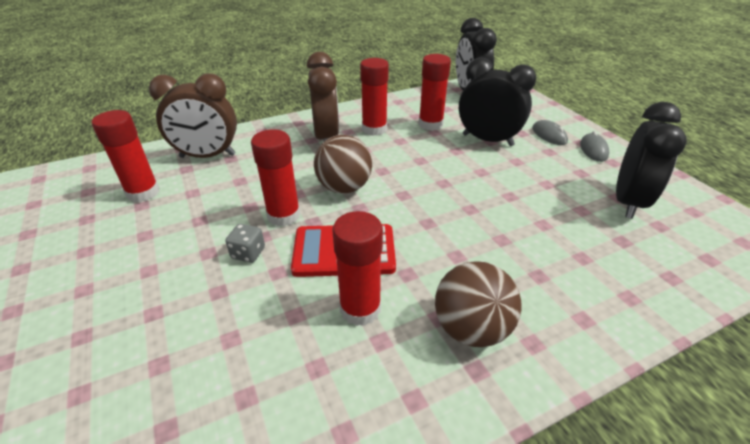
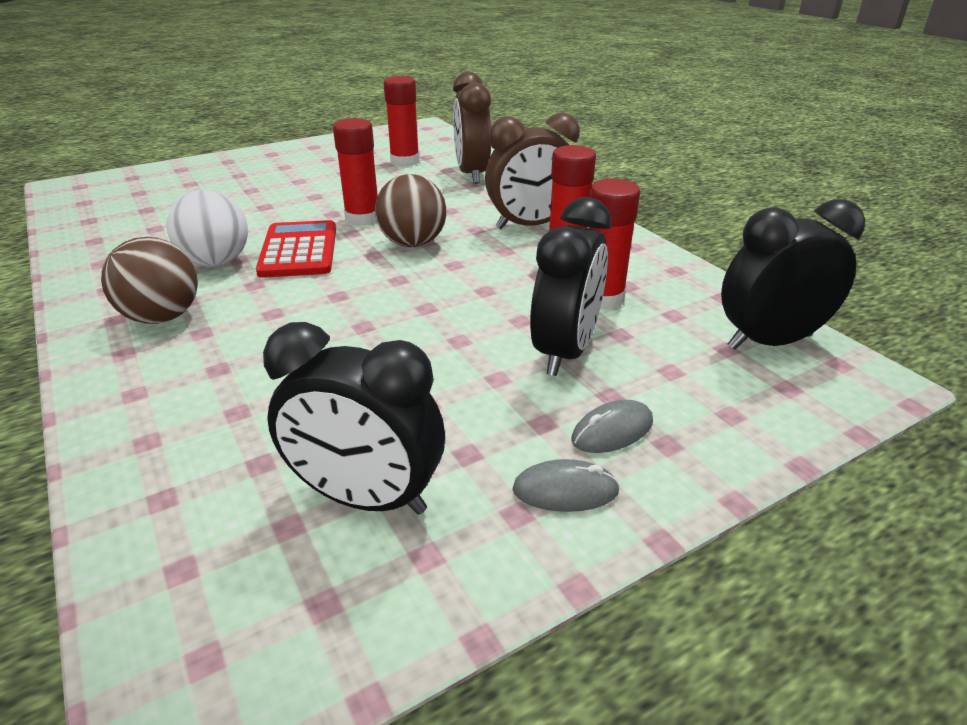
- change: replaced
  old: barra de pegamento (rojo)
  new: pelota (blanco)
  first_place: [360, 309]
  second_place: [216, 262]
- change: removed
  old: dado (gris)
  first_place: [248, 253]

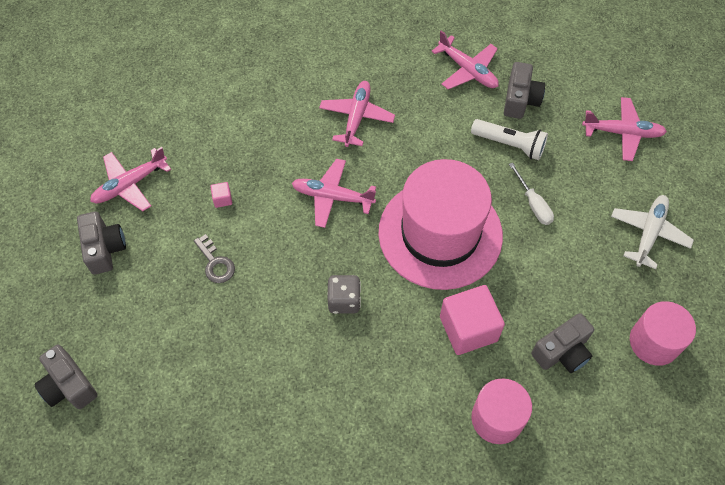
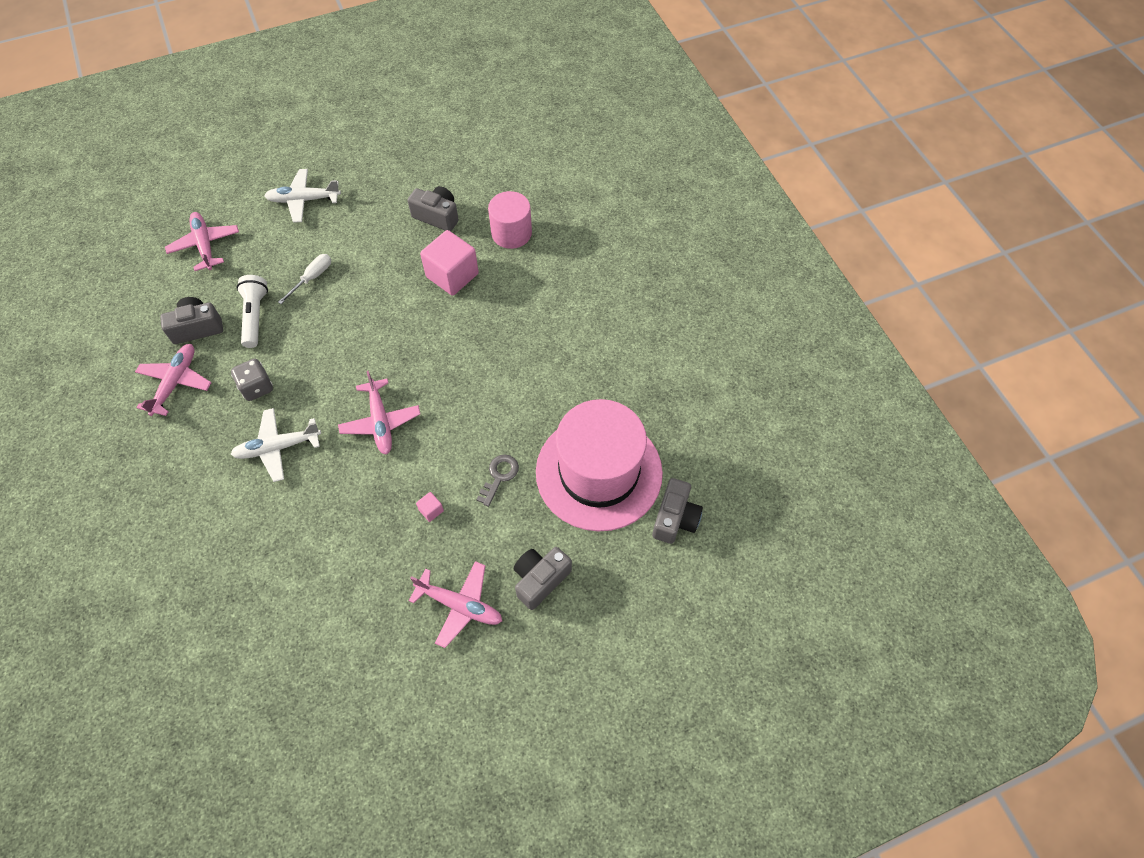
- change: recoloured
  old: avión (rosa)
  new: avión (blanco)
  first_place: [356, 117]
  second_place: [277, 447]
- change: moved
  old: sombrero (rosa)
  first_place: [440, 233]
  second_place: [599, 472]
- change: moved
  old: dado (gris)
  first_place: [344, 301]
  second_place: [257, 387]
- change: removed
  old: cilindro (rosa)
  first_place: [654, 342]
========================
▶ TASK TO COMPLETE:
What you give back must match the entries exactly, apart from the omitted pictures.

▶ RESPONSE FOR THIS EXERCISE:
- change: replaced
  old: barra de pegamento (rojo)
  new: pelota (blanco)
  first_place: [360, 309]
  second_place: [216, 262]
- change: removed
  old: dado (gris)
  first_place: [248, 253]

- change: recoloured
  old: avión (rosa)
  new: avión (blanco)
  first_place: [356, 117]
  second_place: [277, 447]
- change: moved
  old: sombrero (rosa)
  first_place: [440, 233]
  second_place: [599, 472]
- change: moved
  old: dado (gris)
  first_place: [344, 301]
  second_place: [257, 387]
- change: removed
  old: cilindro (rosa)
  first_place: [654, 342]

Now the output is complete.